*** Begin section ***

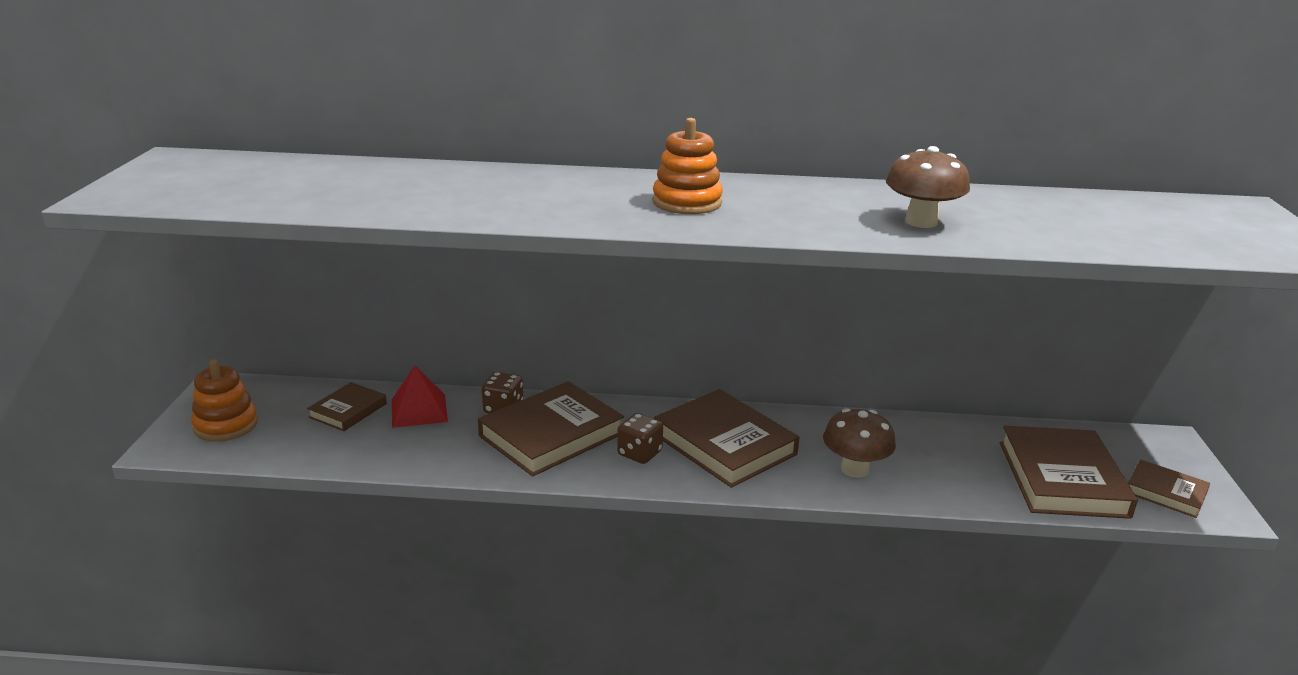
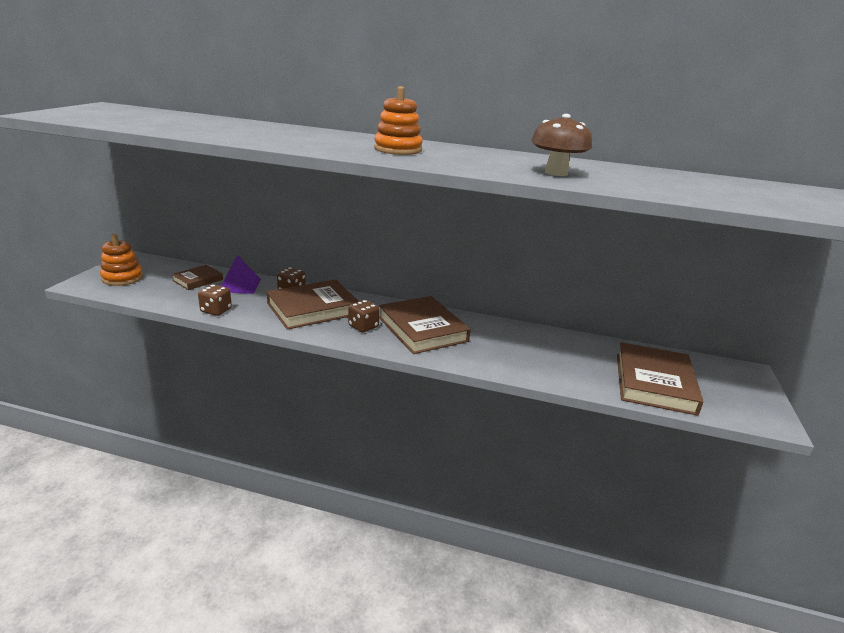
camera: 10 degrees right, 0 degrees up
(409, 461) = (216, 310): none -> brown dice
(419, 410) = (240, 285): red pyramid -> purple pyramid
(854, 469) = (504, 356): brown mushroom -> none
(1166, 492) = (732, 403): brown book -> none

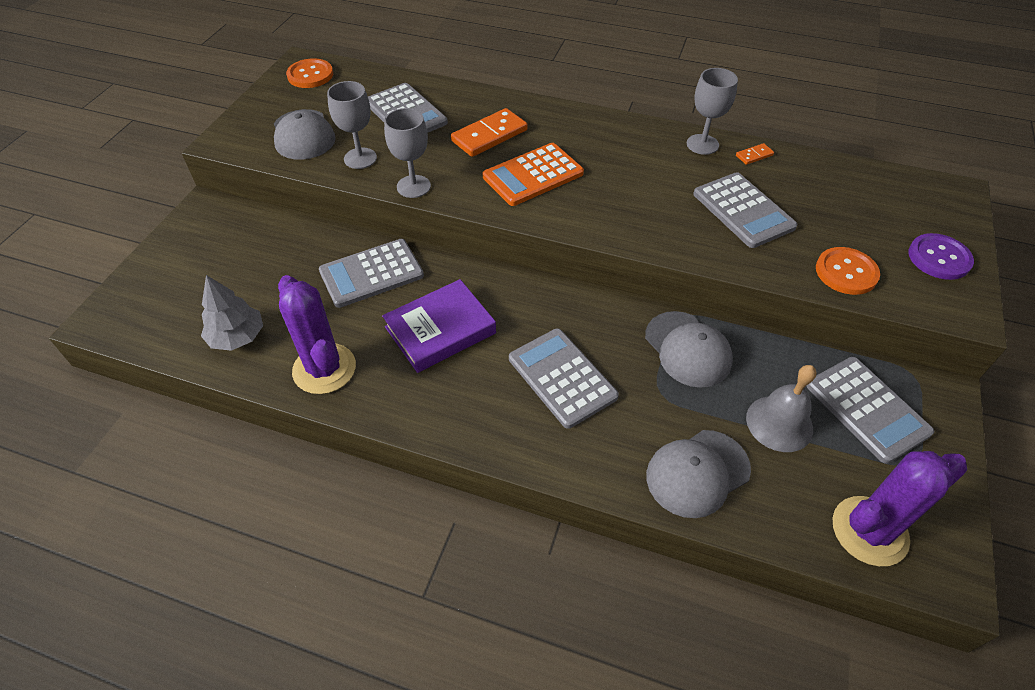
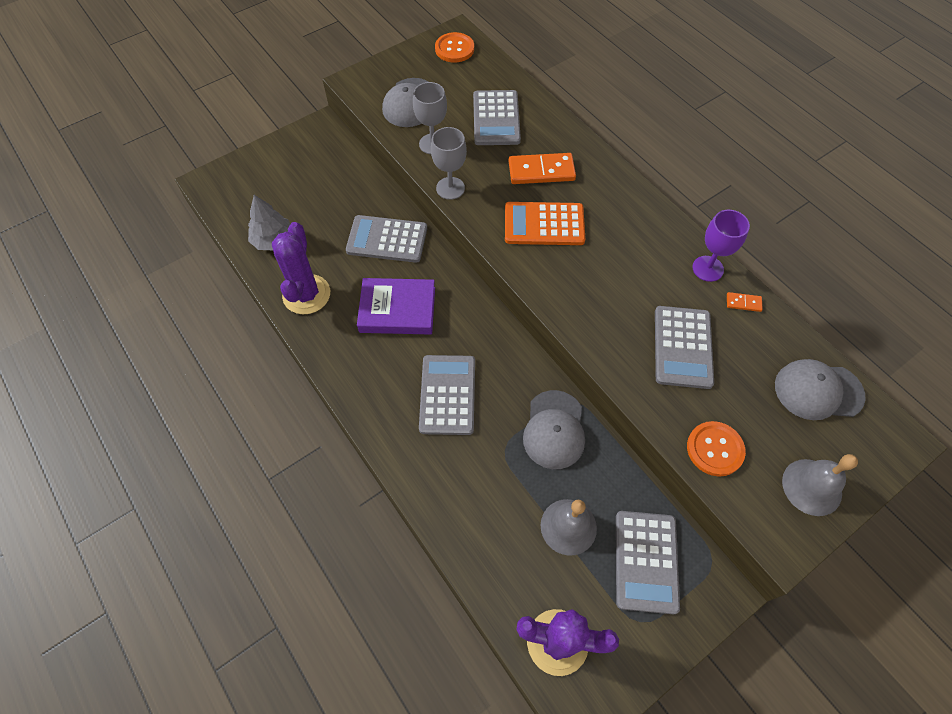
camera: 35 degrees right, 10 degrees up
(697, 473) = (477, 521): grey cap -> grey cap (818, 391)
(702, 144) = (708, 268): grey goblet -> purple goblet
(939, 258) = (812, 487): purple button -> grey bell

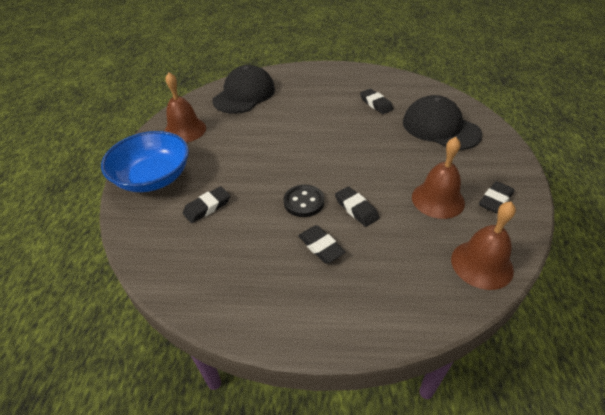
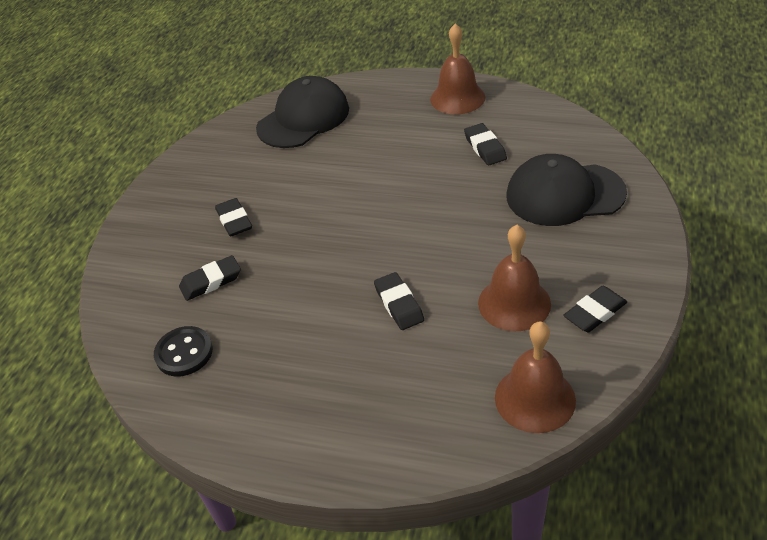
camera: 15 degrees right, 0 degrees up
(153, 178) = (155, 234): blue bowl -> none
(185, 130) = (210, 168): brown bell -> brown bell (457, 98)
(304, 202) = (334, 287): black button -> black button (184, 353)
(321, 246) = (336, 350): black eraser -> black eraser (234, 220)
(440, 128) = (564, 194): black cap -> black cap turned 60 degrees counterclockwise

*** End section ***

- [What needs to be done]: Scan the listing above for the word "button" and show each line where it is found.

- [Your solution]:
(939, 258) = (812, 487): purple button -> grey bell
(304, 202) = (334, 287): black button -> black button (184, 353)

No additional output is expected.